- To do: Scan the records for the string "brick"; copy each line where it occurs.

··· Recorded data ···

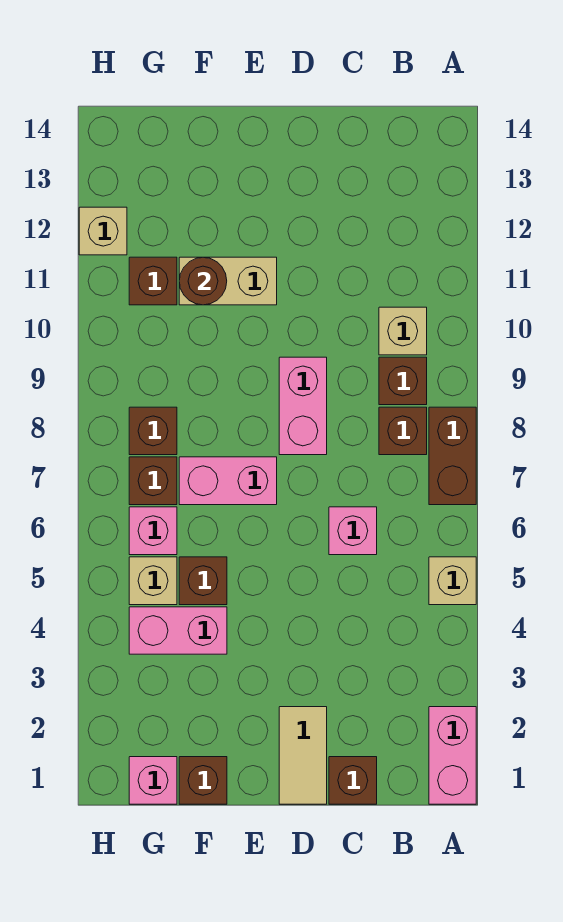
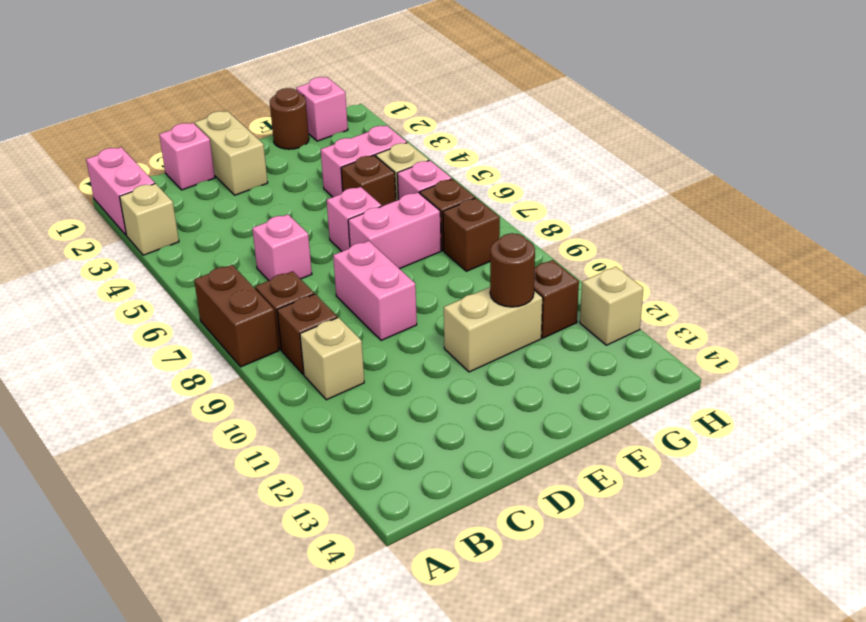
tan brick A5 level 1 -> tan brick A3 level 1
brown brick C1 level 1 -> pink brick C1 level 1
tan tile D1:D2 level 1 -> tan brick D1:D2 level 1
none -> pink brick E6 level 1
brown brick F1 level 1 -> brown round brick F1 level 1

···
··· Recorded data ···

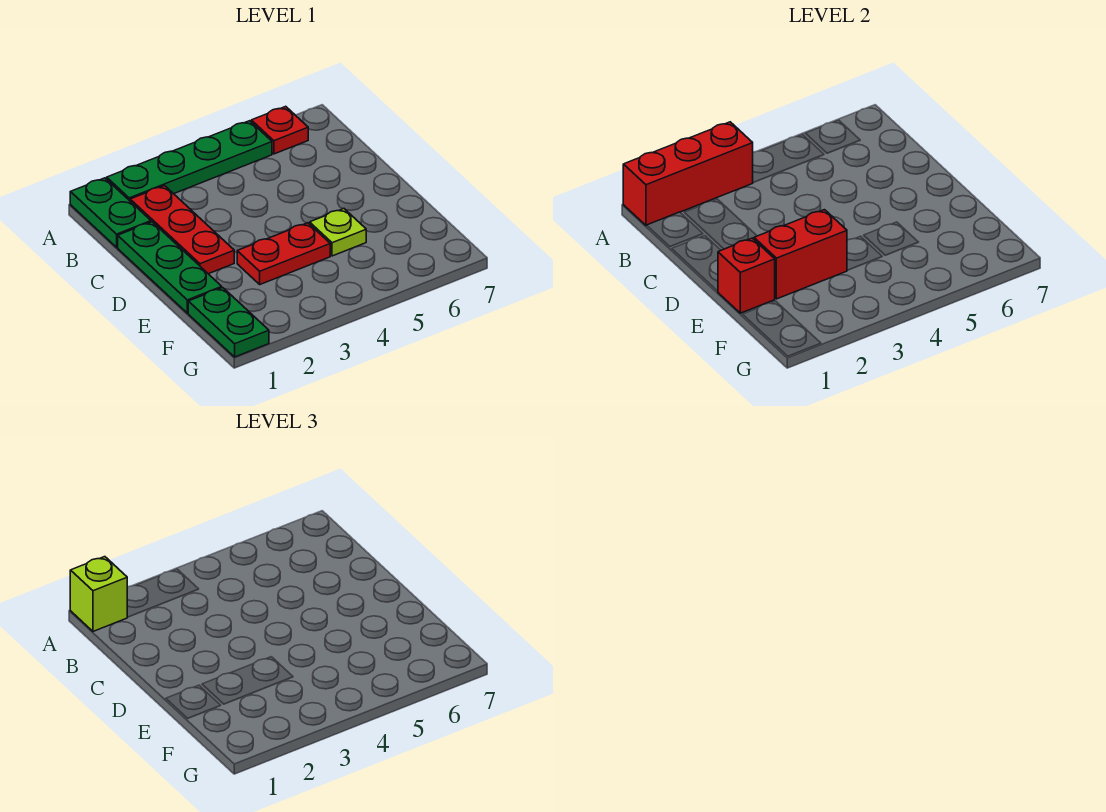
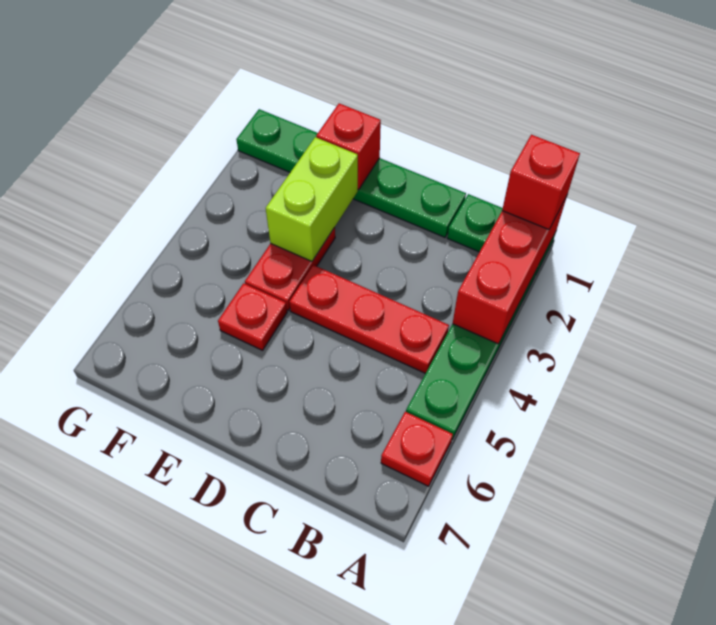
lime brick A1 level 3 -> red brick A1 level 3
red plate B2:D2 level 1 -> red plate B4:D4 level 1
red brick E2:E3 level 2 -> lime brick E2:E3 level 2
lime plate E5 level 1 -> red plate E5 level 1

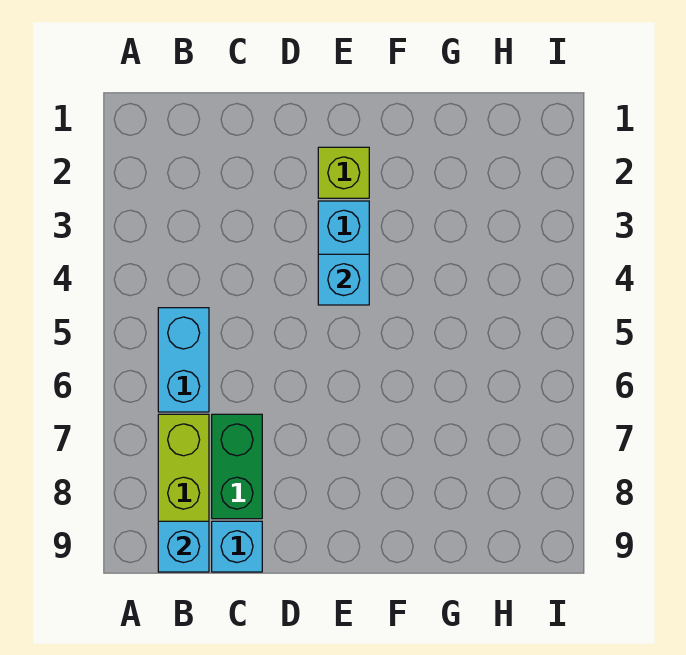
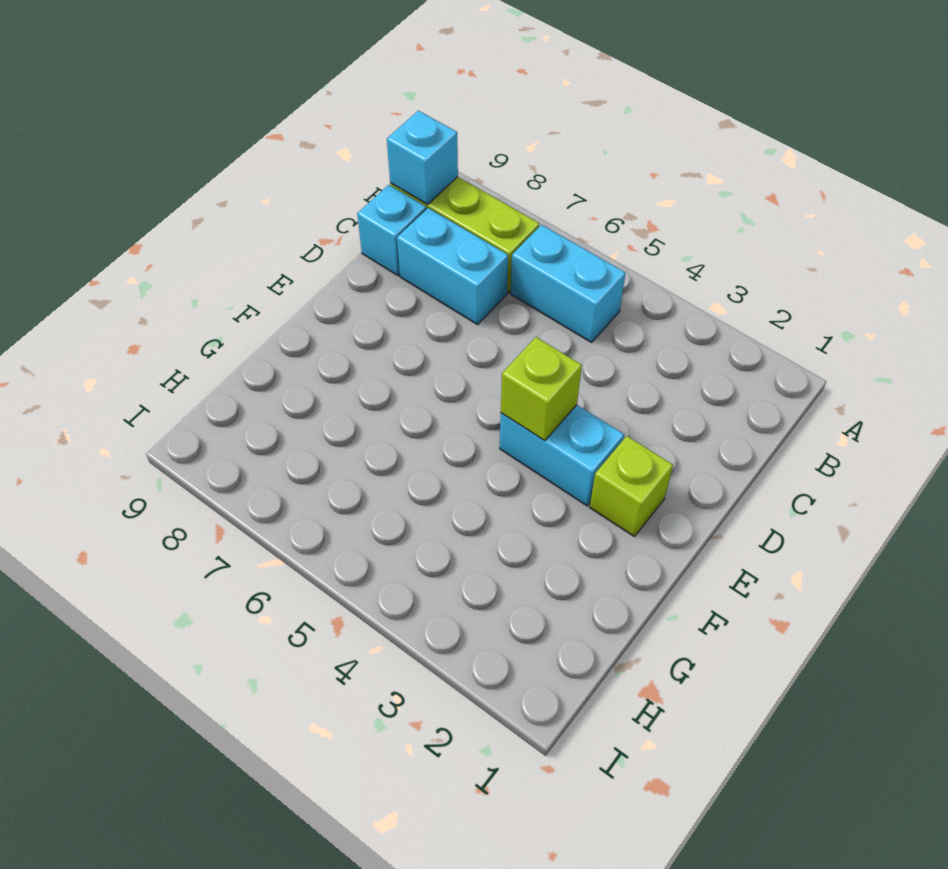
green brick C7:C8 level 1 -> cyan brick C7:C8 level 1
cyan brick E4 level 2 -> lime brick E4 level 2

···
··· Recorded data ···

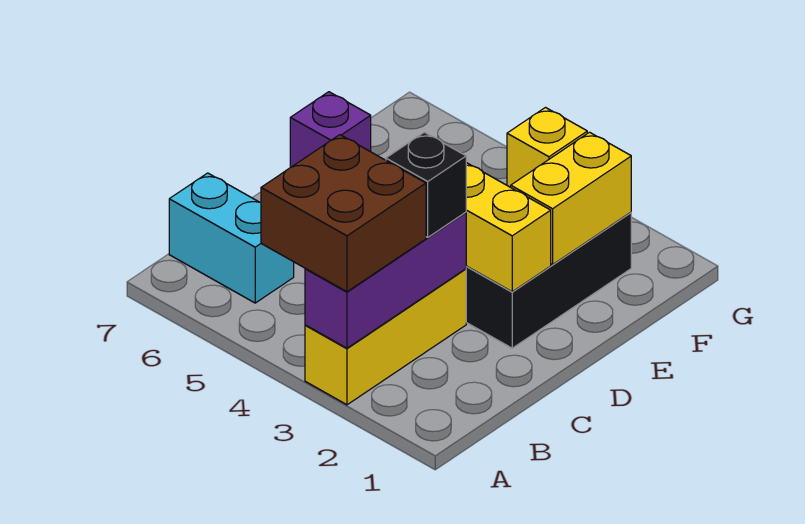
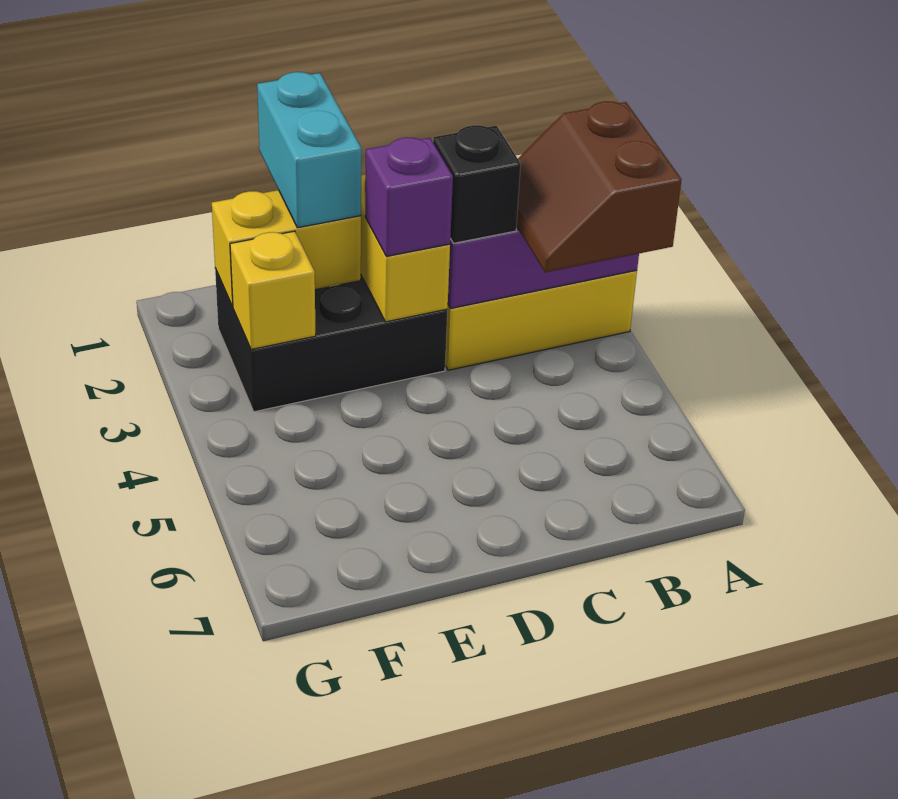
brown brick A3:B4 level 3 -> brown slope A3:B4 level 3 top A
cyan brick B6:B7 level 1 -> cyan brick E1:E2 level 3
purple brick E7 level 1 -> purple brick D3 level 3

···

- Task answer:
tan brick A5 level 1 -> tan brick A3 level 1
brown brick C1 level 1 -> pink brick C1 level 1
tan tile D1:D2 level 1 -> tan brick D1:D2 level 1
none -> pink brick E6 level 1
brown brick F1 level 1 -> brown round brick F1 level 1
lime brick A1 level 3 -> red brick A1 level 3
red brick E2:E3 level 2 -> lime brick E2:E3 level 2
green brick C7:C8 level 1 -> cyan brick C7:C8 level 1
cyan brick E4 level 2 -> lime brick E4 level 2
brown brick A3:B4 level 3 -> brown slope A3:B4 level 3 top A
cyan brick B6:B7 level 1 -> cyan brick E1:E2 level 3
purple brick E7 level 1 -> purple brick D3 level 3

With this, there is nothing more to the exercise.